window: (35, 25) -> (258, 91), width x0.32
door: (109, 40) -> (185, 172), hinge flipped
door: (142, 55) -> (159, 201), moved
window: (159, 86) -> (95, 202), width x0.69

•••

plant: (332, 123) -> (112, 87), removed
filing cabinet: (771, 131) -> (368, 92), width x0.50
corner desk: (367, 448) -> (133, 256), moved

•••

For every line in the records above that holds "window", add one, and report the sum alone.

2